---- Recorded information

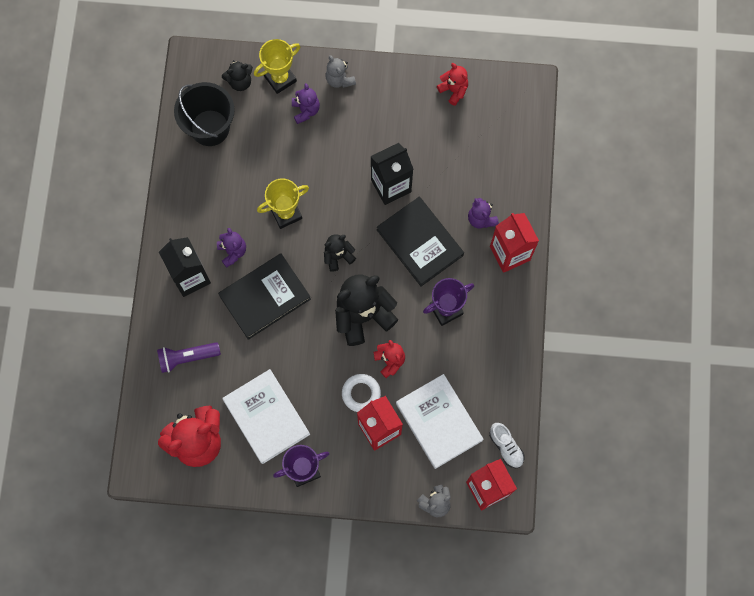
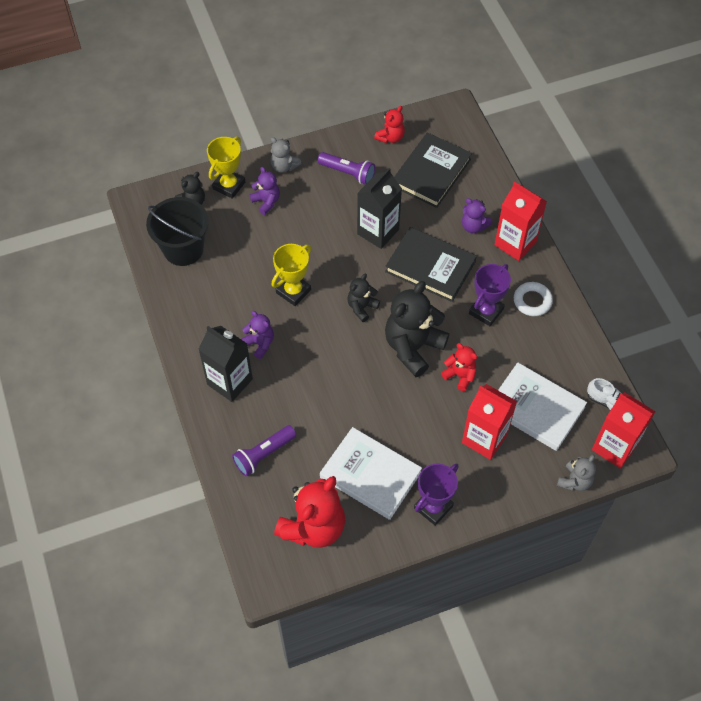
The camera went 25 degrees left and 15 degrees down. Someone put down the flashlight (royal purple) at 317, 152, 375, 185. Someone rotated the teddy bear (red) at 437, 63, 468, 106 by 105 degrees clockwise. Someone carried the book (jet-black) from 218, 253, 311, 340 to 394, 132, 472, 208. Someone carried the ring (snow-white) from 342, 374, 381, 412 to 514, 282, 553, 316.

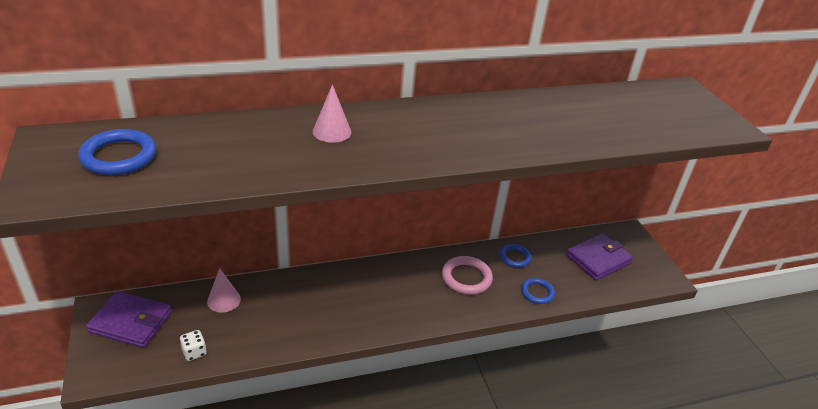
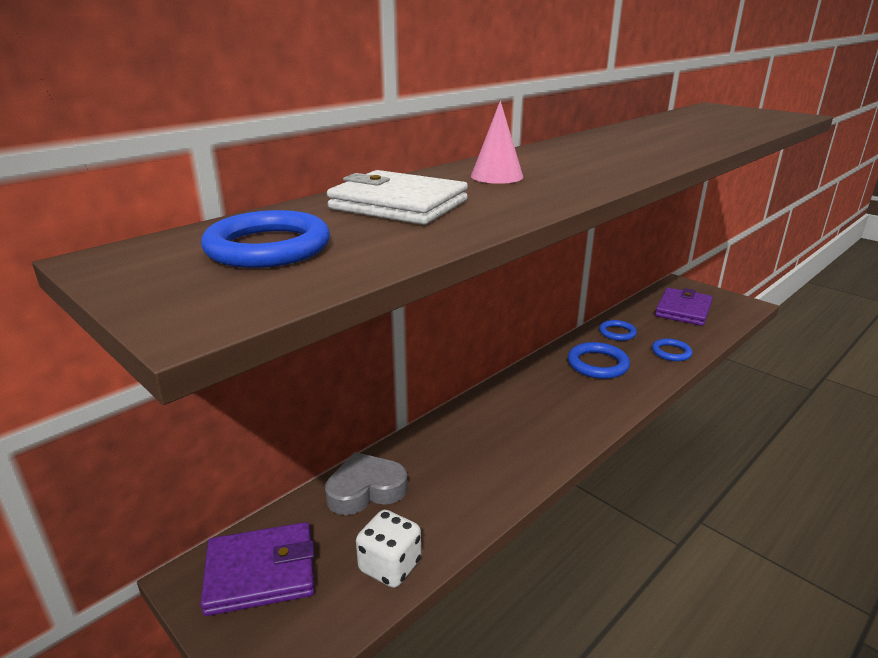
The camera went 25 degrees left and 10 degrees down. Someone swapped the cone shape (rosy) at 207, 268, 241, 313 for the love heart (grey) at 325, 452, 408, 515. Someone put down the wallet (snow-white) at 327, 170, 468, 225. Someone scaled the die (snow-white) at 179, 330, 207, 361 by 1.52. Someone repainted the ring (rosy) at 442, 256, 493, 295, which became the ring (blue) at 568, 342, 630, 379.

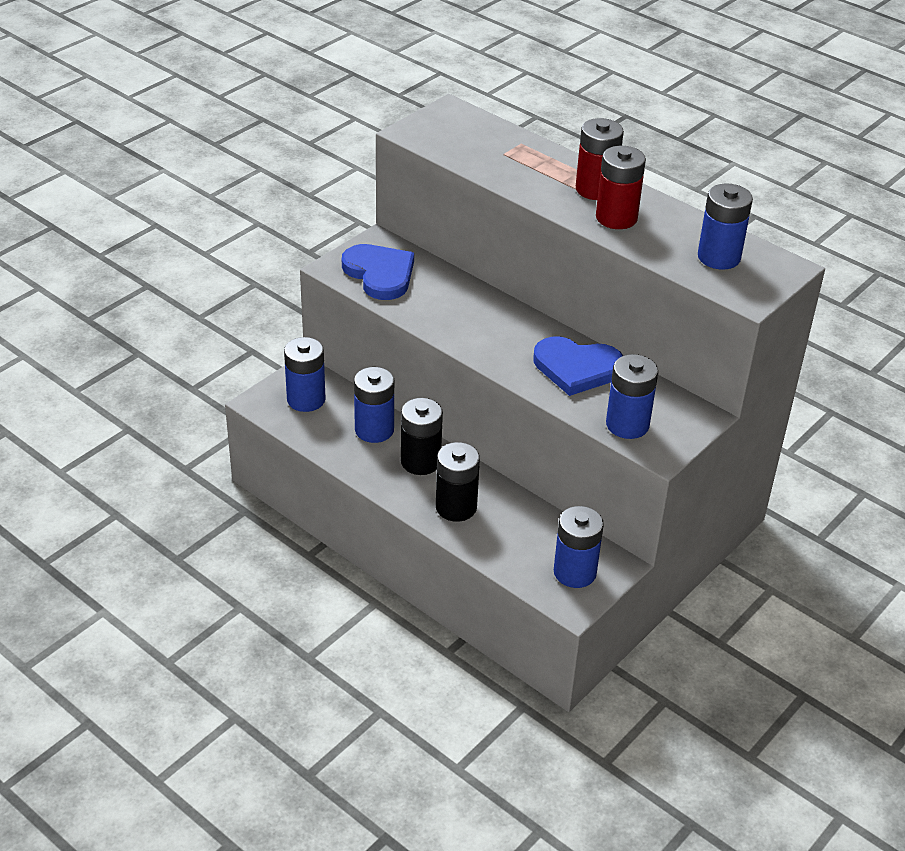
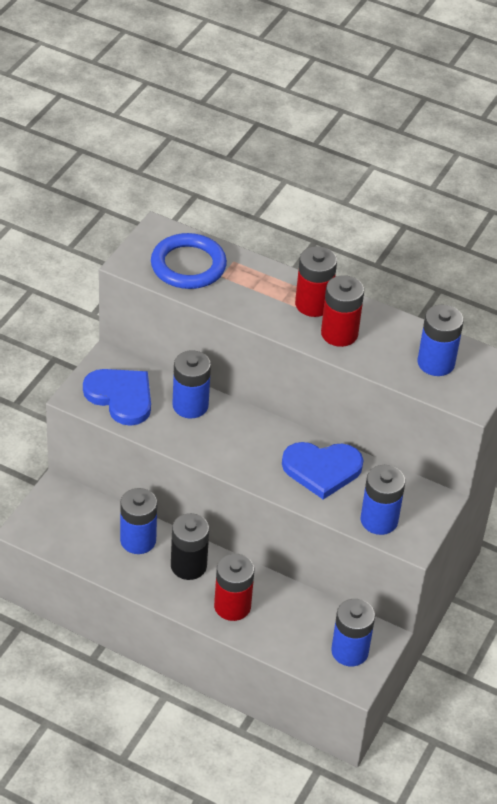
The camera went 15 degrees left and 5 degrees up. Someone put down the ring (blue) at 151, 233, 227, 289. Someone carried the power cell (blue) from 284, 337, 326, 412 to 172, 350, 211, 418. Someone repainted the power cell (jet-black) at 436, 442, 480, 522, which became the power cell (red) at 214, 554, 254, 621.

--------

### Exercise objective
Would you repeat the listing above exactly, minus the images?

### Solution to the problem
The camera went 25 degrees left and 15 degrees down. Someone put down the flashlight (royal purple) at 317, 152, 375, 185. Someone rotated the teddy bear (red) at 437, 63, 468, 106 by 105 degrees clockwise. Someone carried the book (jet-black) from 218, 253, 311, 340 to 394, 132, 472, 208. Someone carried the ring (snow-white) from 342, 374, 381, 412 to 514, 282, 553, 316.

The camera went 25 degrees left and 10 degrees down. Someone swapped the cone shape (rosy) at 207, 268, 241, 313 for the love heart (grey) at 325, 452, 408, 515. Someone put down the wallet (snow-white) at 327, 170, 468, 225. Someone scaled the die (snow-white) at 179, 330, 207, 361 by 1.52. Someone repainted the ring (rosy) at 442, 256, 493, 295, which became the ring (blue) at 568, 342, 630, 379.

The camera went 15 degrees left and 5 degrees up. Someone put down the ring (blue) at 151, 233, 227, 289. Someone carried the power cell (blue) from 284, 337, 326, 412 to 172, 350, 211, 418. Someone repainted the power cell (jet-black) at 436, 442, 480, 522, which became the power cell (red) at 214, 554, 254, 621.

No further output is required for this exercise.